◆ Action item ◆
Pick out the lines in the listing below that contain the word "turquoise" and copy them.

◆ Data shown ◆
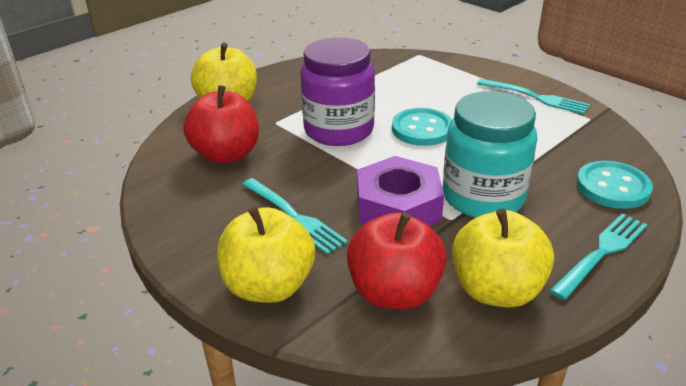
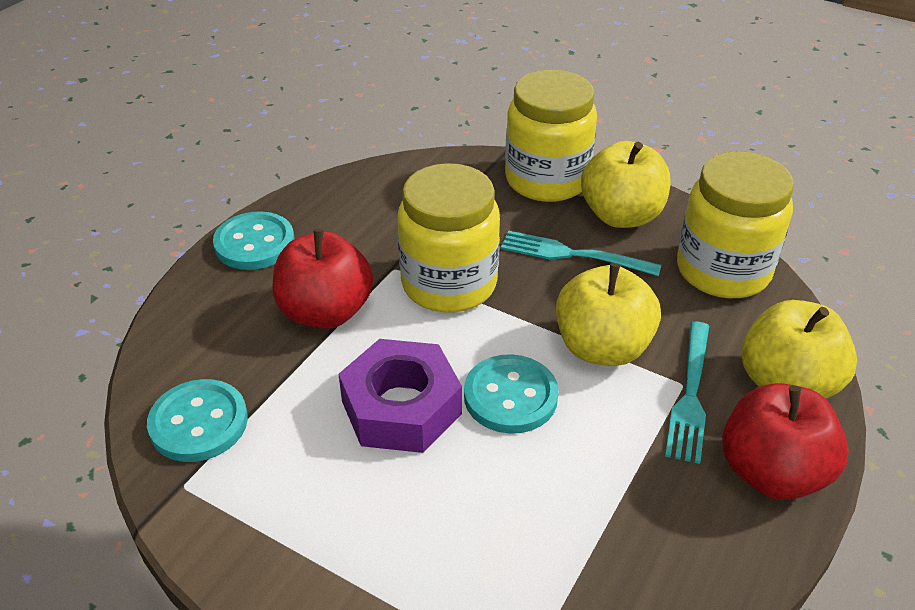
purple jar: 1 -> 0
turquoise button: 2 -> 3
turquoise fork: 3 -> 2
turquoise jar: 1 -> 0
yellow jar: 0 -> 3

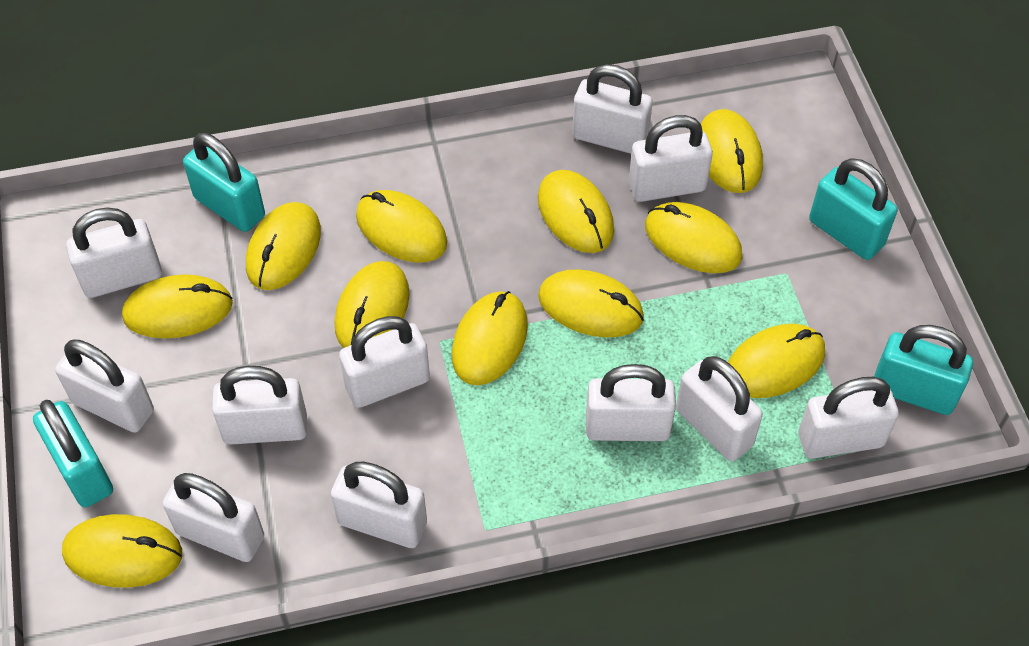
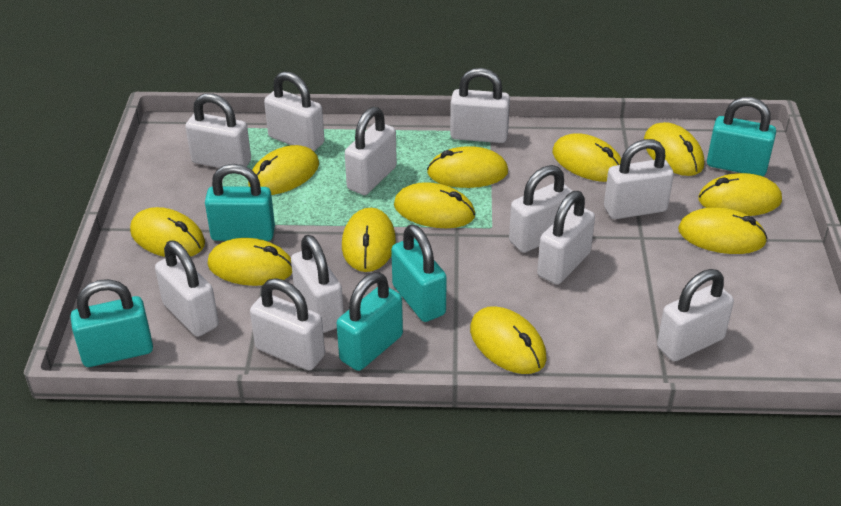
turquoise padlock: 4 -> 5

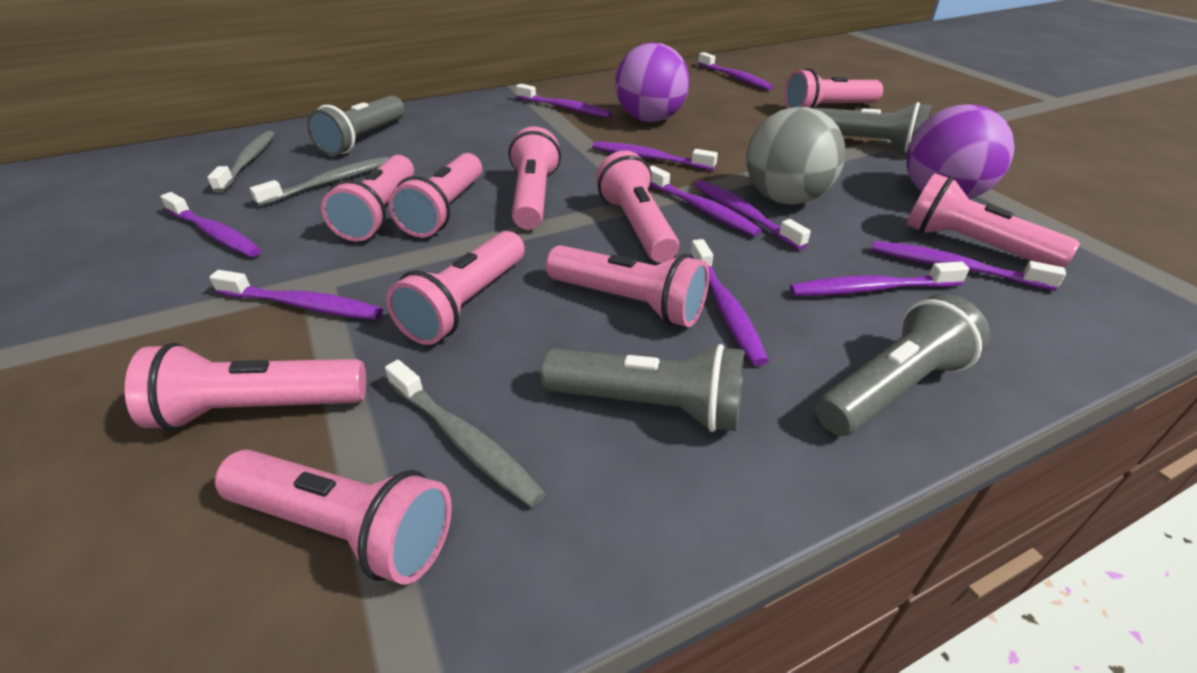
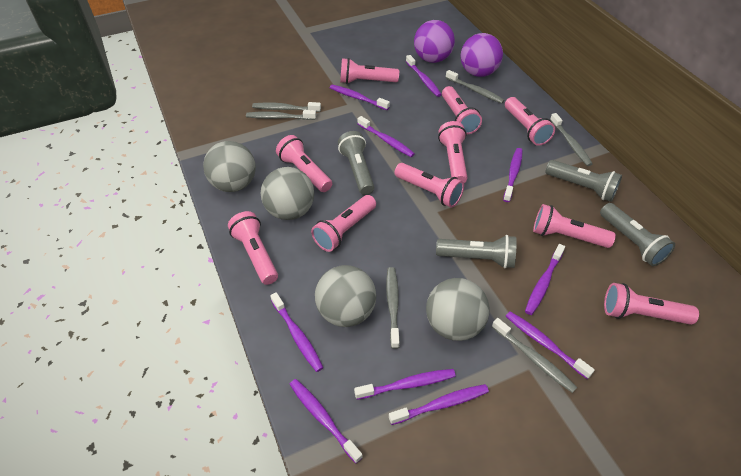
grey ball: 1 -> 4
grey toothbrush: 3 -> 6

◆ Worked solution ◆
turquoise button: 2 -> 3
turquoise fork: 3 -> 2
turquoise jar: 1 -> 0
turquoise padlock: 4 -> 5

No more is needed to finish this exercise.